■ WORK INSTRUCTION
Reproduce the records that follow in full, excluding any picture they contain.

[Opening RECORDS SUPPLIED section]

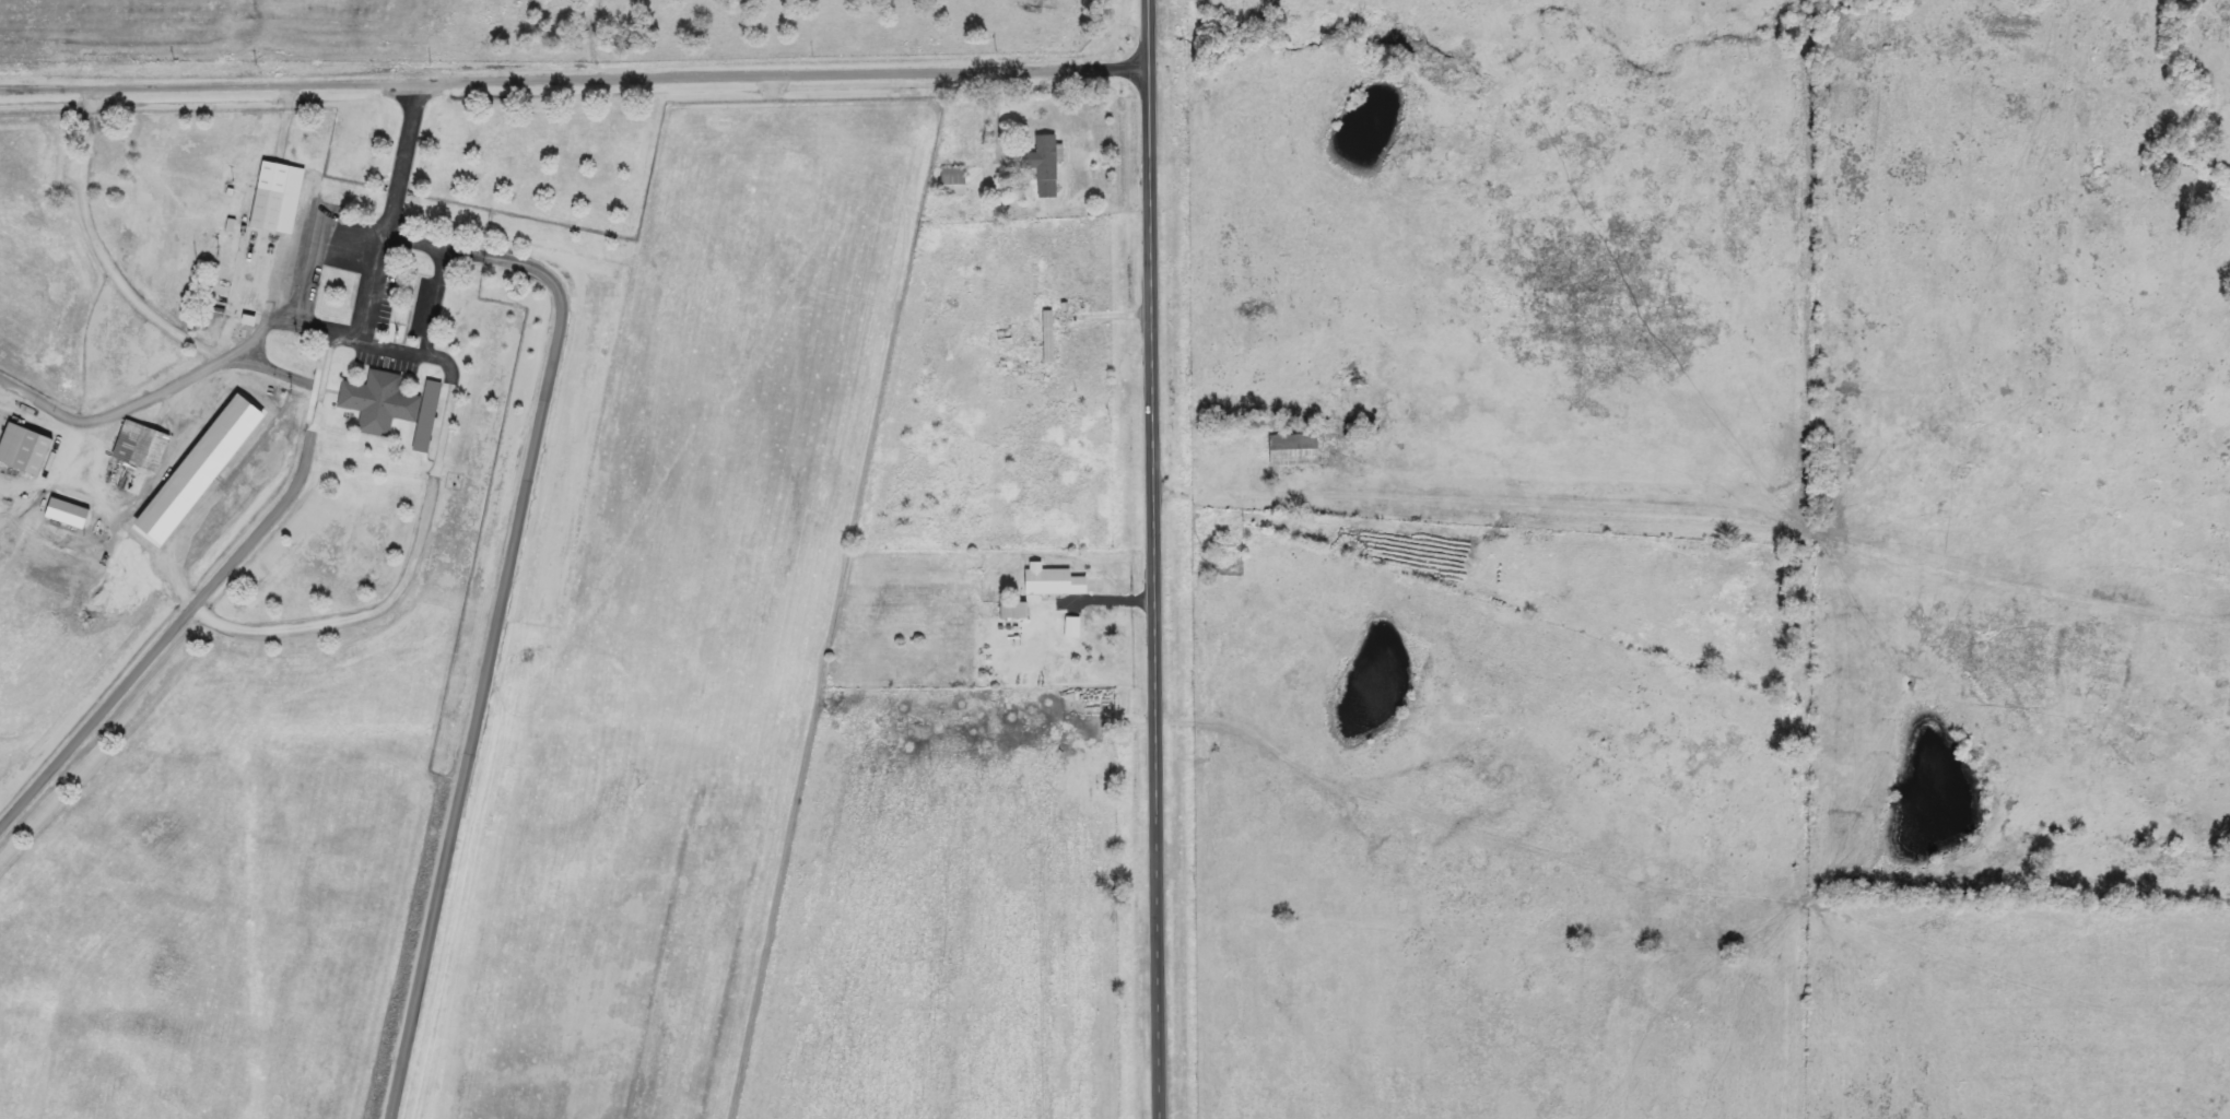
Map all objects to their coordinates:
road: (574, 80)
building: (1047, 164)
building: (955, 182)
building: (279, 198)
road: (105, 252)
road: (294, 270)
road: (435, 301)
building: (1049, 337)
road: (280, 370)
road: (146, 399)
building: (392, 406)
road: (445, 412)
building: (443, 422)
building: (26, 449)
building: (153, 450)
building: (1296, 450)
road: (190, 491)
building: (69, 514)
road: (1153, 559)
building: (1055, 581)
road: (199, 598)
building: (1016, 611)
road: (501, 615)
building: (1073, 627)
dam: (460, 834)

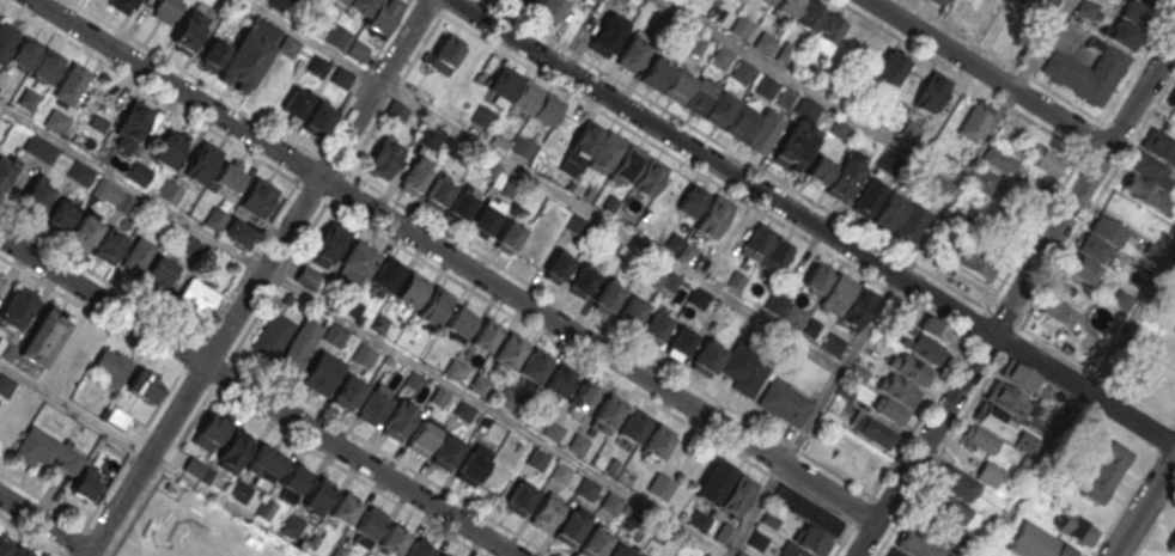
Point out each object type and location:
building: (592, 0)
building: (767, 1)
building: (939, 1)
building: (1022, 2)
building: (1158, 2)
building: (122, 4)
building: (277, 4)
building: (527, 4)
building: (787, 7)
building: (1087, 8)
building: (166, 10)
road: (438, 10)
building: (551, 10)
building: (382, 15)
building: (810, 15)
building: (1129, 24)
building: (740, 26)
building: (188, 30)
building: (828, 33)
building: (607, 34)
building: (339, 36)
building: (7, 38)
road: (312, 41)
building: (765, 42)
road: (1043, 43)
building: (288, 44)
building: (357, 50)
building: (25, 51)
building: (786, 52)
building: (445, 53)
building: (631, 54)
building: (720, 56)
building: (245, 60)
building: (46, 65)
building: (891, 69)
building: (741, 71)
building: (656, 72)
road: (990, 72)
building: (1086, 72)
road: (192, 75)
road: (362, 75)
building: (343, 77)
building: (504, 82)
building: (71, 84)
building: (678, 85)
building: (767, 87)
building: (273, 91)
building: (932, 91)
road: (1140, 93)
building: (526, 94)
building: (700, 96)
building: (784, 96)
building: (27, 99)
building: (1172, 101)
road: (588, 103)
building: (296, 105)
building: (547, 108)
building: (396, 113)
building: (483, 117)
building: (318, 119)
road: (857, 119)
building: (56, 121)
building: (131, 122)
building: (973, 122)
building: (430, 135)
building: (797, 136)
building: (585, 142)
building: (525, 148)
building: (39, 149)
building: (169, 149)
building: (607, 150)
road: (737, 153)
building: (385, 157)
building: (1041, 158)
building: (999, 159)
building: (202, 162)
building: (628, 163)
road: (720, 167)
building: (819, 169)
building: (5, 171)
building: (1151, 171)
building: (79, 172)
building: (138, 173)
building: (416, 175)
building: (847, 175)
building: (229, 176)
building: (649, 176)
building: (982, 179)
road: (132, 188)
building: (105, 190)
building: (438, 191)
building: (169, 192)
building: (34, 195)
building: (258, 197)
building: (869, 197)
building: (691, 200)
building: (460, 204)
building: (890, 210)
building: (714, 214)
building: (61, 216)
building: (215, 218)
building: (957, 219)
building: (484, 220)
building: (911, 224)
road: (927, 228)
building: (84, 231)
building: (235, 231)
building: (509, 233)
road: (1049, 240)
building: (757, 242)
building: (328, 243)
building: (110, 244)
building: (679, 246)
building: (1096, 249)
building: (778, 253)
building: (137, 254)
road: (656, 254)
road: (453, 260)
building: (976, 262)
building: (355, 263)
building: (557, 267)
building: (159, 272)
building: (387, 274)
building: (308, 277)
road: (260, 278)
building: (582, 280)
building: (0, 284)
building: (410, 289)
road: (228, 293)
building: (1072, 293)
building: (839, 294)
building: (607, 295)
building: (198, 297)
building: (434, 305)
building: (18, 306)
building: (786, 309)
building: (632, 310)
building: (1058, 312)
road: (1128, 319)
building: (460, 321)
building: (655, 325)
building: (939, 328)
building: (334, 334)
building: (486, 334)
building: (45, 335)
building: (272, 335)
building: (682, 340)
building: (300, 345)
building: (927, 347)
building: (509, 350)
building: (364, 355)
building: (707, 356)
building: (535, 364)
building: (110, 365)
building: (744, 369)
building: (913, 369)
building: (455, 370)
building: (323, 372)
building: (1019, 375)
building: (414, 380)
building: (556, 382)
building: (5, 385)
building: (146, 385)
building: (479, 385)
road: (1083, 389)
building: (349, 390)
building: (899, 390)
building: (583, 395)
building: (439, 396)
road: (257, 397)
building: (507, 398)
building: (1008, 399)
building: (784, 402)
building: (373, 404)
road: (74, 409)
building: (464, 410)
building: (607, 412)
road: (495, 413)
building: (400, 417)
building: (993, 419)
building: (632, 427)
road: (933, 428)
building: (553, 430)
building: (210, 431)
building: (875, 431)
building: (424, 435)
building: (656, 442)
building: (577, 444)
building: (448, 449)
building: (45, 450)
building: (234, 451)
building: (537, 458)
road: (783, 462)
building: (264, 465)
building: (194, 466)
building: (472, 466)
building: (560, 472)
road: (1033, 472)
building: (1104, 472)
building: (989, 473)
building: (626, 476)
building: (294, 479)
building: (495, 481)
building: (713, 481)
building: (85, 483)
building: (955, 483)
building: (659, 485)
building: (586, 488)
building: (239, 490)
building: (320, 495)
building: (738, 495)
building: (519, 498)
building: (611, 502)
building: (946, 506)
road: (1144, 507)
building: (344, 509)
building: (806, 509)
road: (862, 509)
building: (543, 513)
building: (698, 520)
road: (45, 521)
building: (369, 524)
building: (291, 526)
park: (186, 528)
building: (568, 529)
building: (1077, 529)
road: (81, 532)
road: (865, 539)
building: (393, 540)
building: (756, 540)
building: (594, 542)
building: (916, 543)
building: (1036, 543)
building: (1172, 545)
building: (12, 548)
building: (419, 549)
building: (622, 550)
building: (792, 550)
building: (740, 553)
building: (895, 553)
building: (440, 554)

[Closing RECORDS SUPPLIED section]

■ RESULT BELOW
Map all objects to their coordinates:
road: (574, 80)
building: (1047, 164)
building: (955, 182)
building: (279, 198)
road: (105, 252)
road: (294, 270)
road: (435, 301)
building: (1049, 337)
road: (280, 370)
road: (146, 399)
building: (392, 406)
road: (445, 412)
building: (443, 422)
building: (26, 449)
building: (153, 450)
building: (1296, 450)
road: (190, 491)
building: (69, 514)
road: (1153, 559)
building: (1055, 581)
road: (199, 598)
building: (1016, 611)
road: (501, 615)
building: (1073, 627)
dam: (460, 834)

Point out each object type and location:
building: (592, 0)
building: (767, 1)
building: (939, 1)
building: (1022, 2)
building: (1158, 2)
building: (122, 4)
building: (277, 4)
building: (527, 4)
building: (787, 7)
building: (1087, 8)
building: (166, 10)
road: (438, 10)
building: (551, 10)
building: (382, 15)
building: (810, 15)
building: (1129, 24)
building: (740, 26)
building: (188, 30)
building: (828, 33)
building: (607, 34)
building: (339, 36)
building: (7, 38)
road: (312, 41)
building: (765, 42)
road: (1043, 43)
building: (288, 44)
building: (357, 50)
building: (25, 51)
building: (786, 52)
building: (445, 53)
building: (631, 54)
building: (720, 56)
building: (245, 60)
building: (46, 65)
building: (891, 69)
building: (741, 71)
building: (656, 72)
road: (990, 72)
building: (1086, 72)
road: (192, 75)
road: (362, 75)
building: (343, 77)
building: (504, 82)
building: (71, 84)
building: (678, 85)
building: (767, 87)
building: (273, 91)
building: (932, 91)
road: (1140, 93)
building: (526, 94)
building: (700, 96)
building: (784, 96)
building: (27, 99)
building: (1172, 101)
road: (588, 103)
building: (296, 105)
building: (547, 108)
building: (396, 113)
building: (483, 117)
building: (318, 119)
road: (857, 119)
building: (56, 121)
building: (131, 122)
building: (973, 122)
building: (430, 135)
building: (797, 136)
building: (585, 142)
building: (525, 148)
building: (39, 149)
building: (169, 149)
building: (607, 150)
road: (737, 153)
building: (385, 157)
building: (1041, 158)
building: (999, 159)
building: (202, 162)
building: (628, 163)
road: (720, 167)
building: (819, 169)
building: (5, 171)
building: (1151, 171)
building: (79, 172)
building: (138, 173)
building: (416, 175)
building: (847, 175)
building: (229, 176)
building: (649, 176)
building: (982, 179)
road: (132, 188)
building: (105, 190)
building: (438, 191)
building: (169, 192)
building: (34, 195)
building: (258, 197)
building: (869, 197)
building: (691, 200)
building: (460, 204)
building: (890, 210)
building: (714, 214)
building: (61, 216)
building: (215, 218)
building: (957, 219)
building: (484, 220)
building: (911, 224)
road: (927, 228)
building: (84, 231)
building: (235, 231)
building: (509, 233)
road: (1049, 240)
building: (757, 242)
building: (328, 243)
building: (110, 244)
building: (679, 246)
building: (1096, 249)
building: (778, 253)
building: (137, 254)
road: (656, 254)
road: (453, 260)
building: (976, 262)
building: (355, 263)
building: (557, 267)
building: (159, 272)
building: (387, 274)
building: (308, 277)
road: (260, 278)
building: (582, 280)
building: (0, 284)
building: (410, 289)
road: (228, 293)
building: (1072, 293)
building: (839, 294)
building: (607, 295)
building: (198, 297)
building: (434, 305)
building: (18, 306)
building: (786, 309)
building: (632, 310)
building: (1058, 312)
road: (1128, 319)
building: (460, 321)
building: (655, 325)
building: (939, 328)
building: (334, 334)
building: (486, 334)
building: (45, 335)
building: (272, 335)
building: (682, 340)
building: (300, 345)
building: (927, 347)
building: (509, 350)
building: (364, 355)
building: (707, 356)
building: (535, 364)
building: (110, 365)
building: (744, 369)
building: (913, 369)
building: (455, 370)
building: (323, 372)
building: (1019, 375)
building: (414, 380)
building: (556, 382)
building: (5, 385)
building: (146, 385)
building: (479, 385)
road: (1083, 389)
building: (349, 390)
building: (899, 390)
building: (583, 395)
building: (439, 396)
road: (257, 397)
building: (507, 398)
building: (1008, 399)
building: (784, 402)
building: (373, 404)
road: (74, 409)
building: (464, 410)
building: (607, 412)
road: (495, 413)
building: (400, 417)
building: (993, 419)
building: (632, 427)
road: (933, 428)
building: (553, 430)
building: (210, 431)
building: (875, 431)
building: (424, 435)
building: (656, 442)
building: (577, 444)
building: (448, 449)
building: (45, 450)
building: (234, 451)
building: (537, 458)
road: (783, 462)
building: (264, 465)
building: (194, 466)
building: (472, 466)
building: (560, 472)
road: (1033, 472)
building: (1104, 472)
building: (989, 473)
building: (626, 476)
building: (294, 479)
building: (495, 481)
building: (713, 481)
building: (85, 483)
building: (955, 483)
building: (659, 485)
building: (586, 488)
building: (239, 490)
building: (320, 495)
building: (738, 495)
building: (519, 498)
building: (611, 502)
building: (946, 506)
road: (1144, 507)
building: (344, 509)
building: (806, 509)
road: (862, 509)
building: (543, 513)
building: (698, 520)
road: (45, 521)
building: (369, 524)
building: (291, 526)
park: (186, 528)
building: (568, 529)
building: (1077, 529)
road: (81, 532)
road: (865, 539)
building: (393, 540)
building: (756, 540)
building: (594, 542)
building: (916, 543)
building: (1036, 543)
building: (1172, 545)
building: (12, 548)
building: (419, 549)
building: (622, 550)
building: (792, 550)
building: (740, 553)
building: (895, 553)
building: (440, 554)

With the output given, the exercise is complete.